=== PROBLEM TO WORK ON ===
Starting at the top line and ending at the bottom one, repeat the entries exactly and drop every picture.

Data entries:
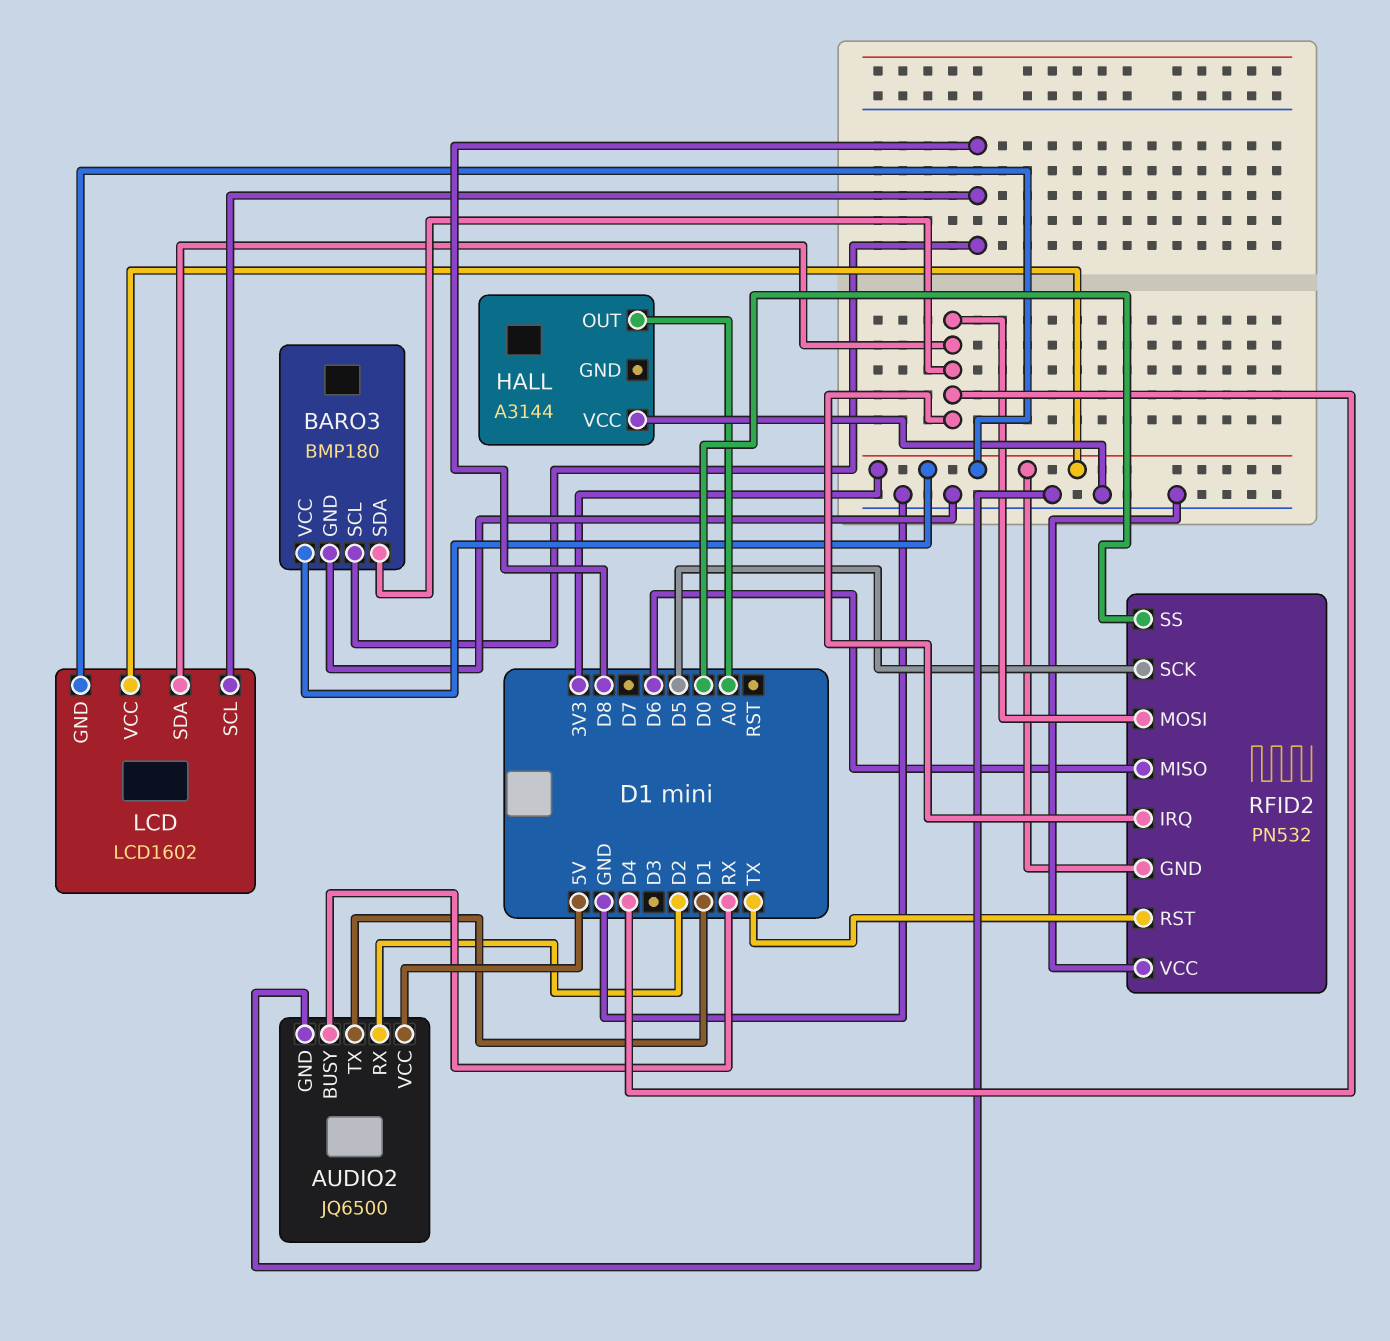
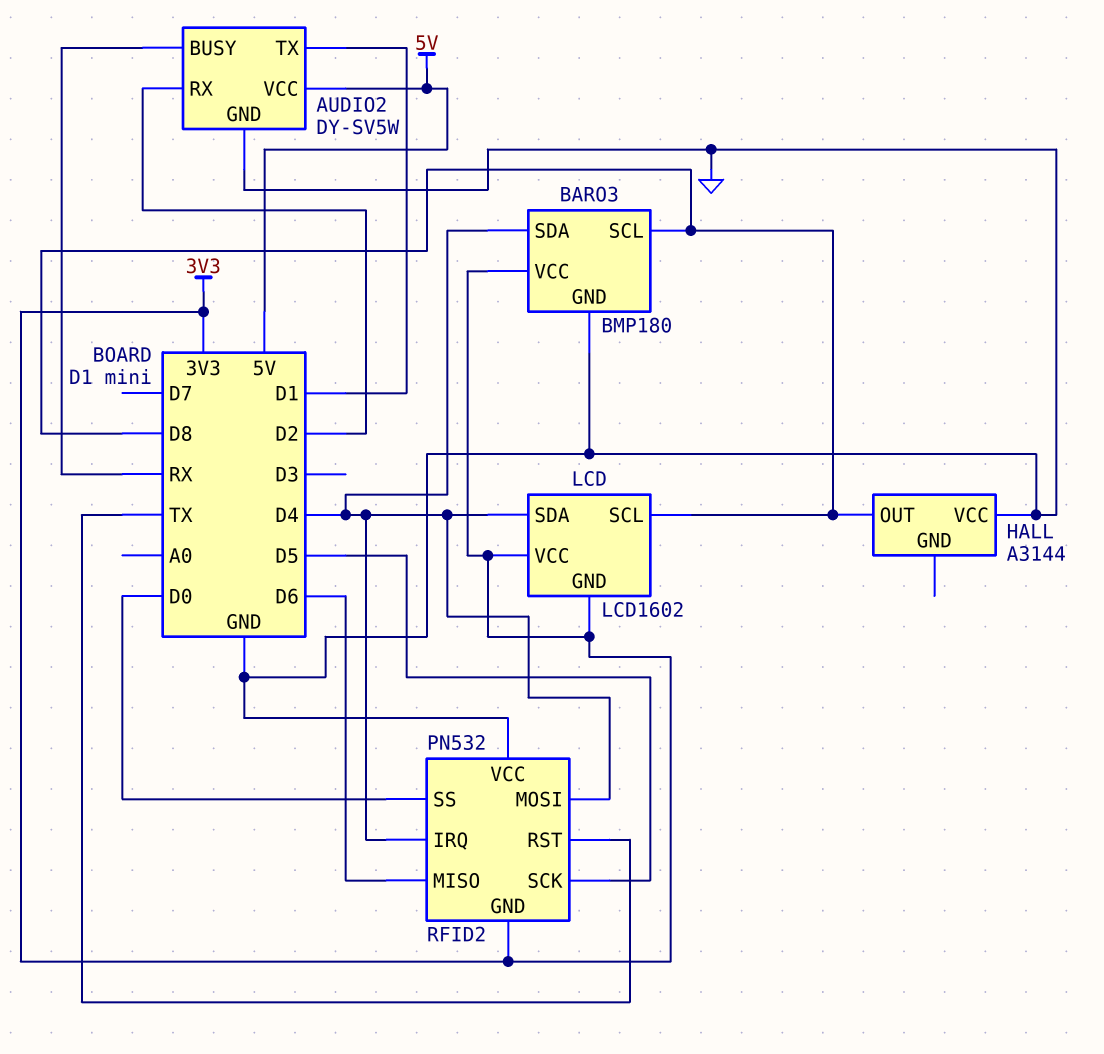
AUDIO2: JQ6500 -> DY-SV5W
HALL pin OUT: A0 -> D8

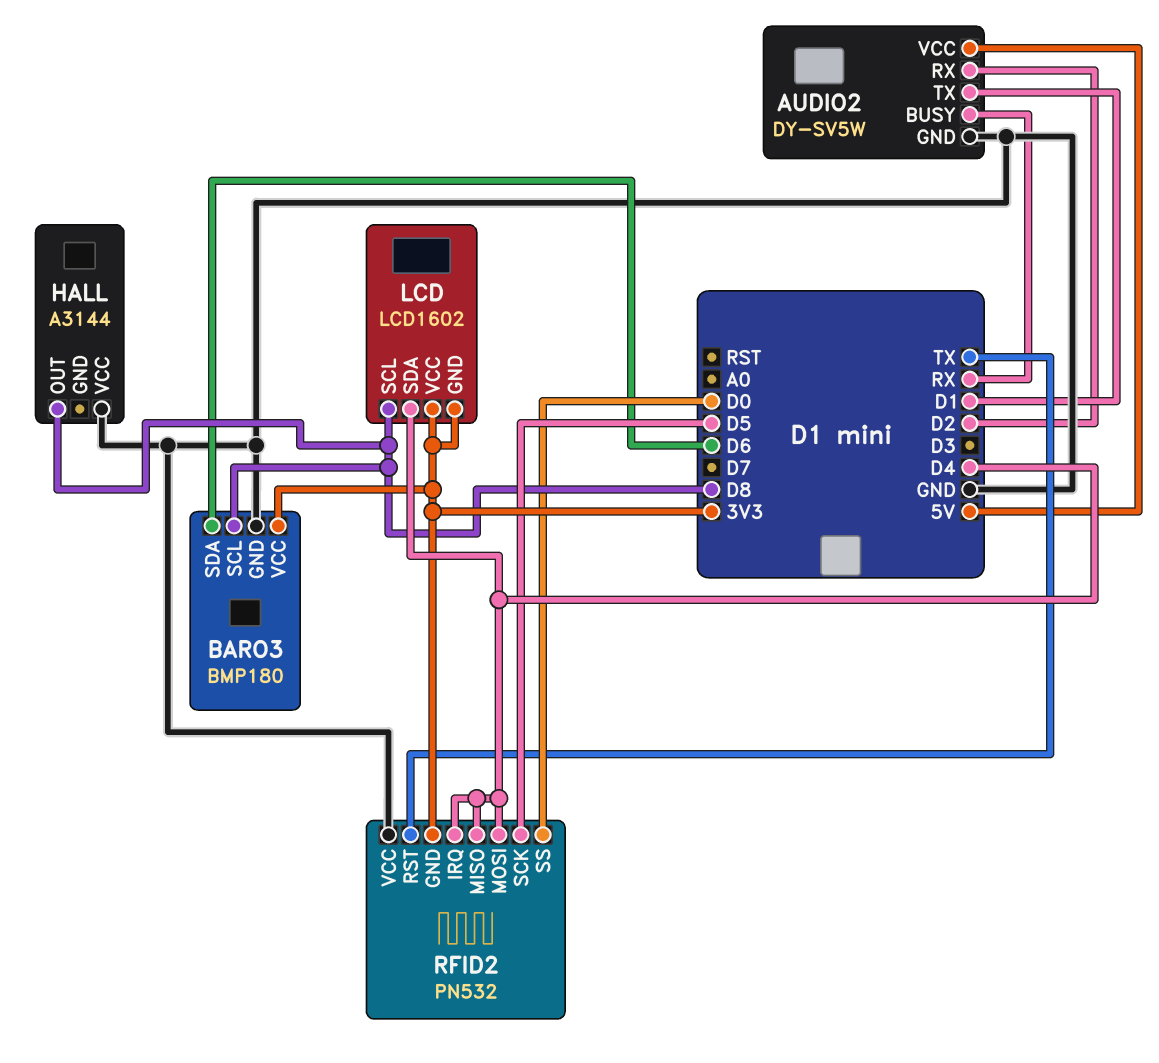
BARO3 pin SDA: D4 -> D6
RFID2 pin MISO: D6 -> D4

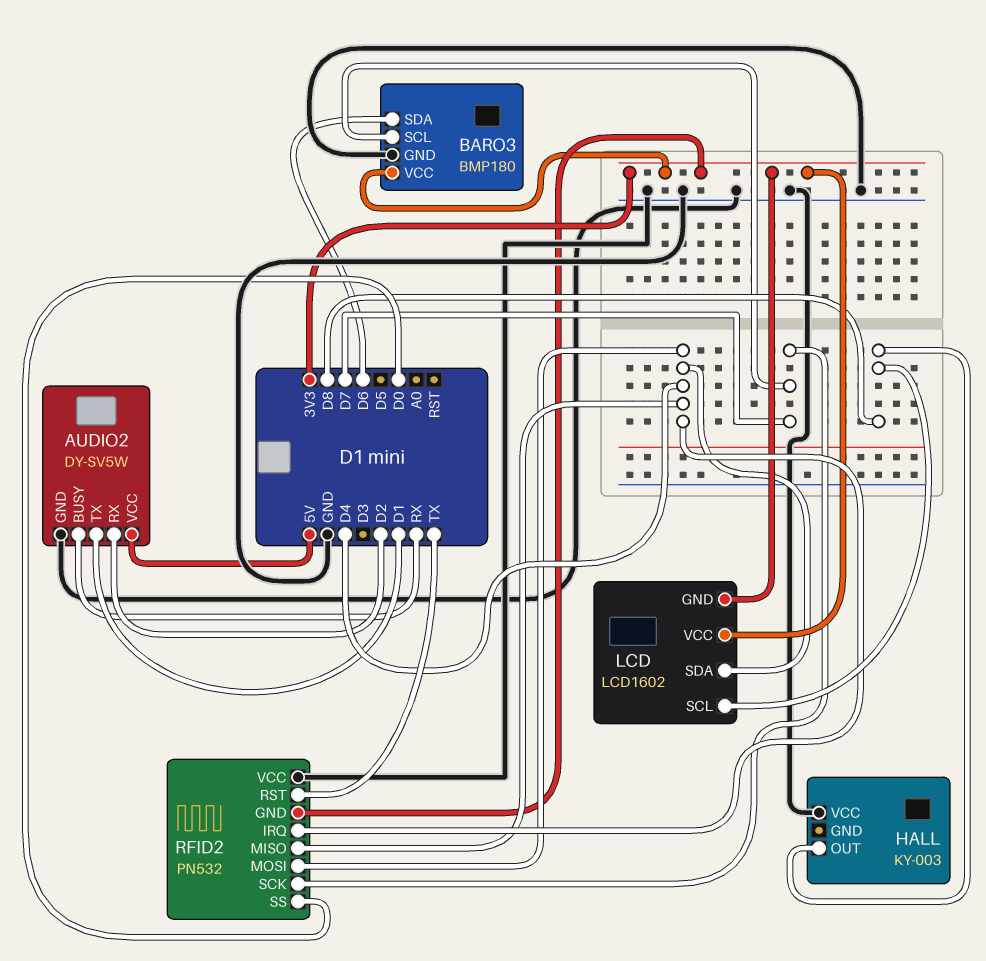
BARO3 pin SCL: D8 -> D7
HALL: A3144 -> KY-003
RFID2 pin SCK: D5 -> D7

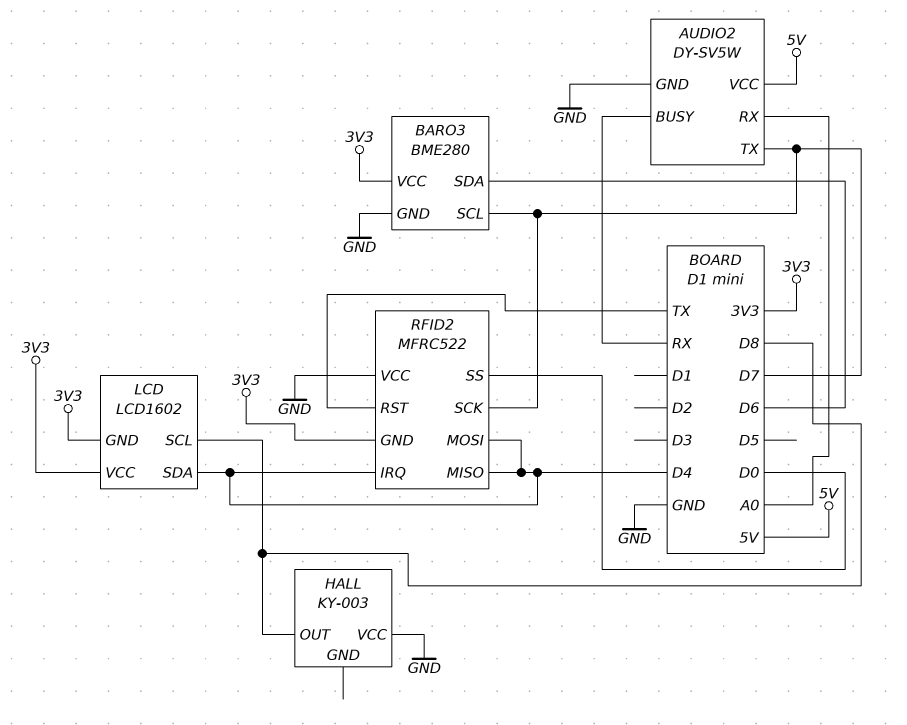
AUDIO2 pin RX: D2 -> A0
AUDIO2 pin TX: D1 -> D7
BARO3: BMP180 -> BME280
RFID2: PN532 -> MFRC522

=== TASK ANSWER ===
AUDIO2: JQ6500 -> DY-SV5W
HALL pin OUT: A0 -> D8

BARO3 pin SDA: D4 -> D6
RFID2 pin MISO: D6 -> D4

BARO3 pin SCL: D8 -> D7
HALL: A3144 -> KY-003
RFID2 pin SCK: D5 -> D7

AUDIO2 pin RX: D2 -> A0
AUDIO2 pin TX: D1 -> D7
BARO3: BMP180 -> BME280
RFID2: PN532 -> MFRC522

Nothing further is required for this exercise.